Task —
Produce a verbatim copy of the lines from the one holding "(155, 189) = (554, 599): white" through the last line of the listing, and nothing else.

Collected data —
= = = =

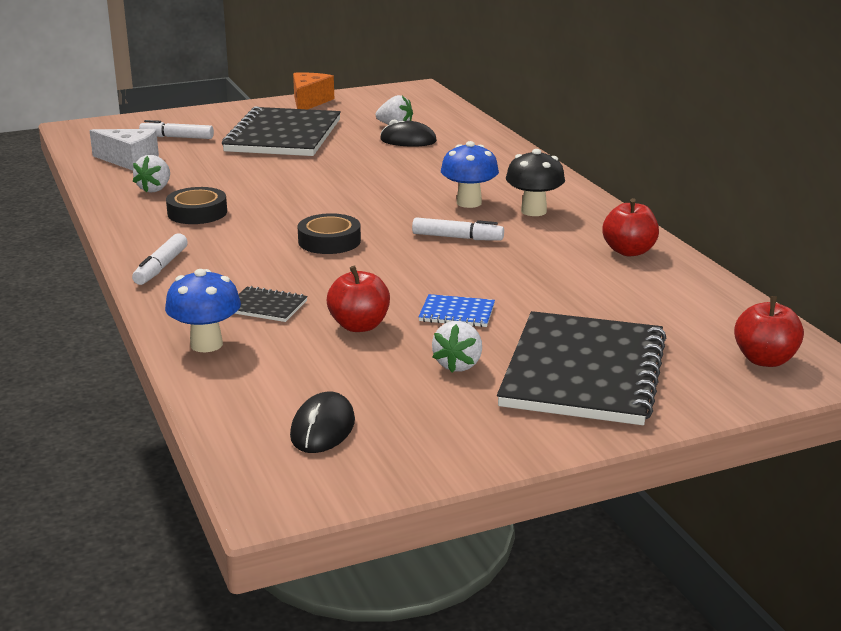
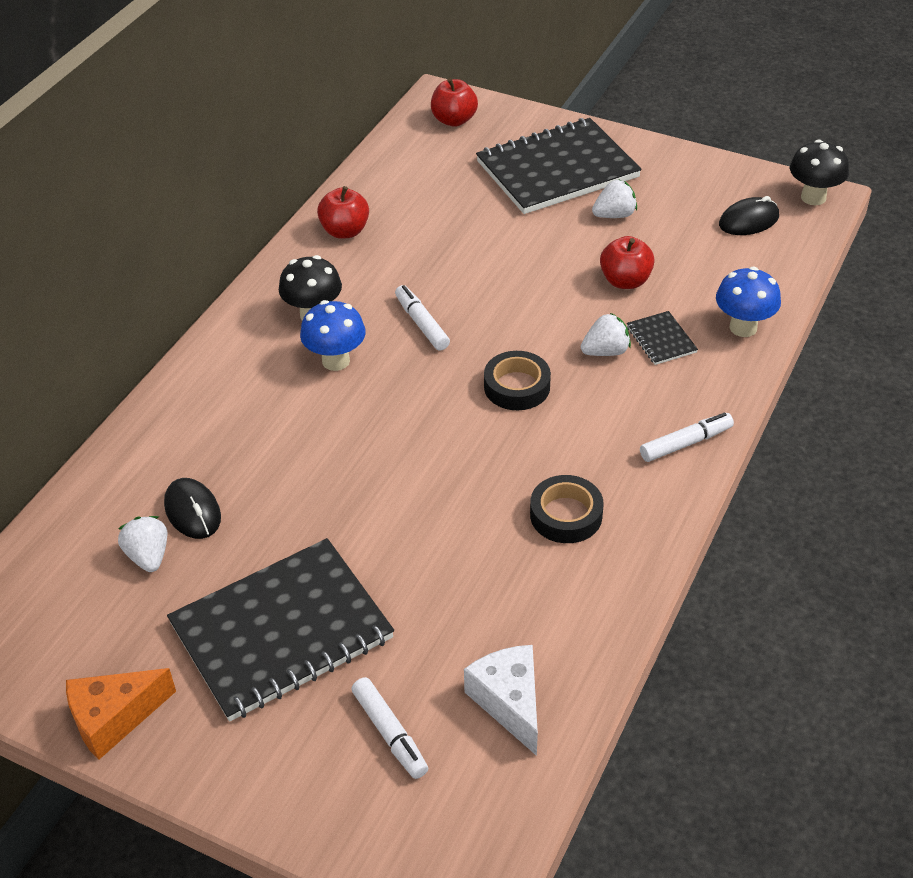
camera: 130 degrees left, 20 degrees up
(155, 189) = (554, 599): white strawberry -> white strawberry (605, 351)
(284, 493) = (813, 197): none -> black mushroom
(457, 313) = (550, 252): blue notebook -> none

= = = =

Reply —
(155, 189) = (554, 599): white strawberry -> white strawberry (605, 351)
(284, 493) = (813, 197): none -> black mushroom
(457, 313) = (550, 252): blue notebook -> none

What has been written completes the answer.